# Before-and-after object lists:
-- Opening Marker --

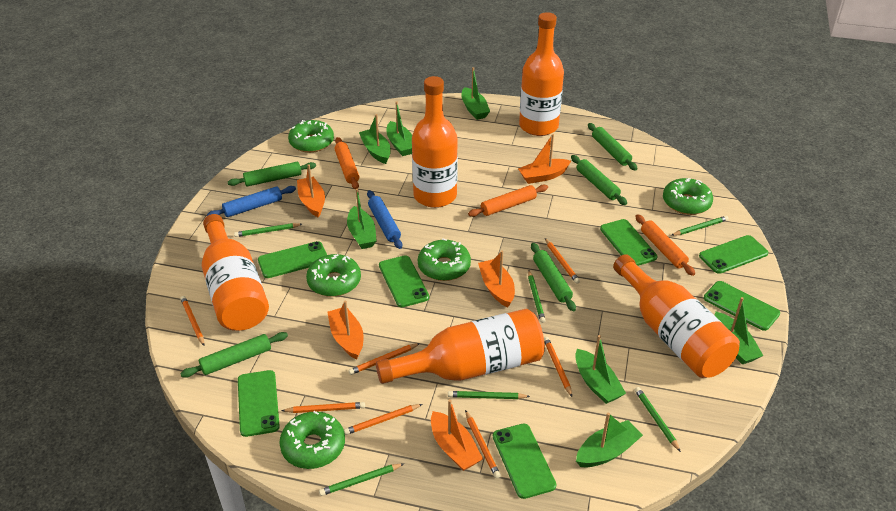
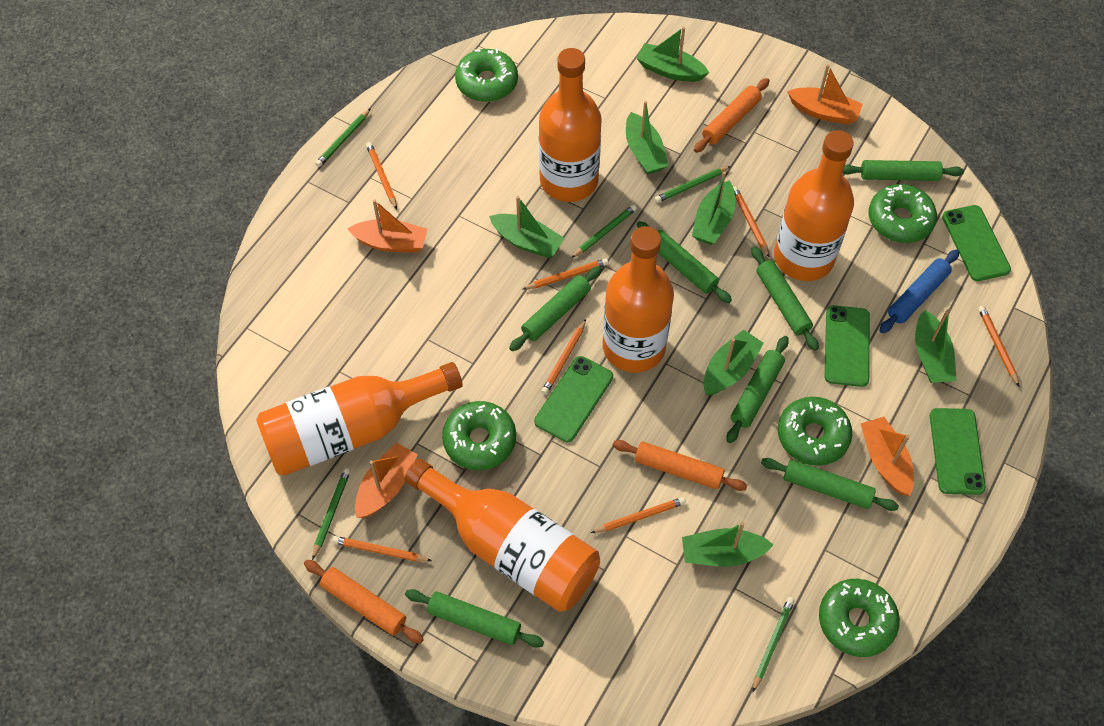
blue rolling pin: 2 -> 1
green pencil: 6 -> 5
green phone: 7 -> 4
green rolling pin: 5 -> 7
orange boat: 5 -> 4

-- Closing Marker --

# ACTION ITEM:
Each record, word for word, should be printed again without its pictures.

# COMPLETED EXERCISE:
blue rolling pin: 2 -> 1
green pencil: 6 -> 5
green phone: 7 -> 4
green rolling pin: 5 -> 7
orange boat: 5 -> 4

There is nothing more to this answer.